SUPPLIED MATERIAL section start
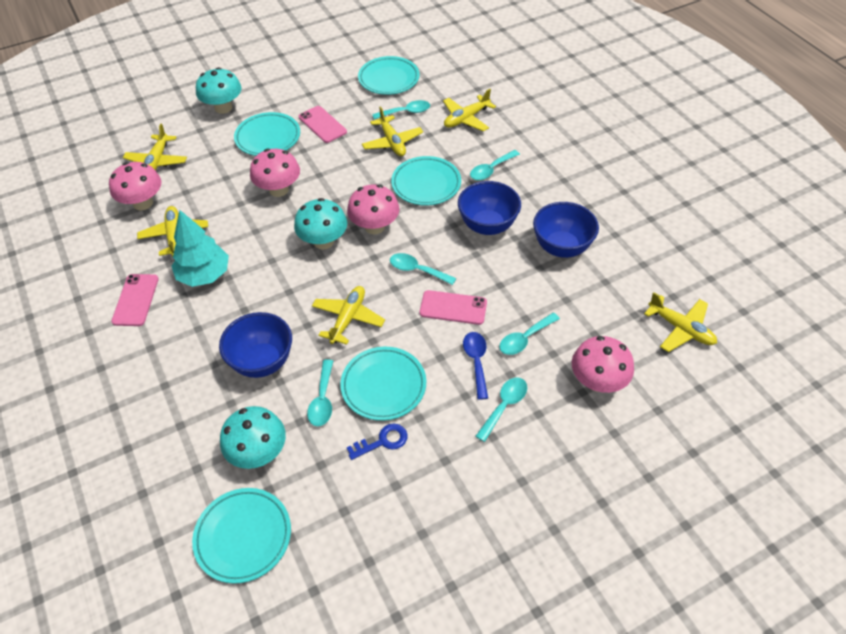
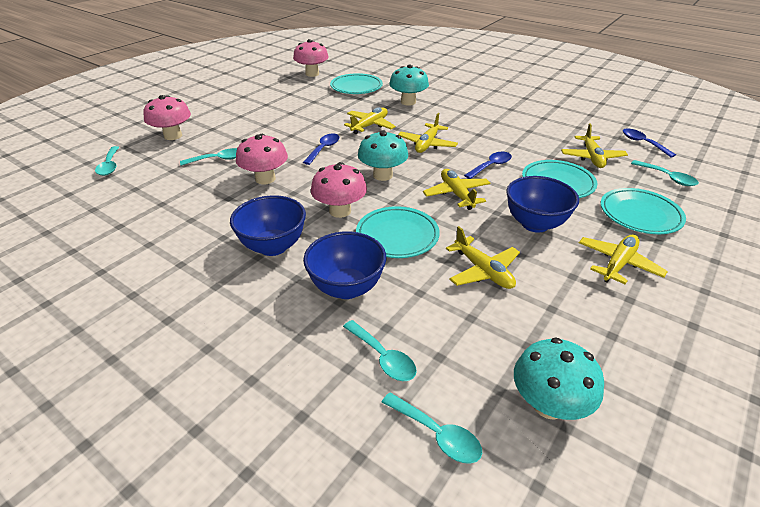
blue key: 1 -> 0
blue spoon: 1 -> 3
pink phone: 3 -> 0
turquoise plate: 5 -> 4
turquoise spoon: 6 -> 5
turquoise tree: 1 -> 0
SUPPLIED MATERIAL section end
TASK TO COMPLETE: The response should repeat every entry above exactly and include none of the pictures.

REPLY TO THE TASK:
blue key: 1 -> 0
blue spoon: 1 -> 3
pink phone: 3 -> 0
turquoise plate: 5 -> 4
turquoise spoon: 6 -> 5
turquoise tree: 1 -> 0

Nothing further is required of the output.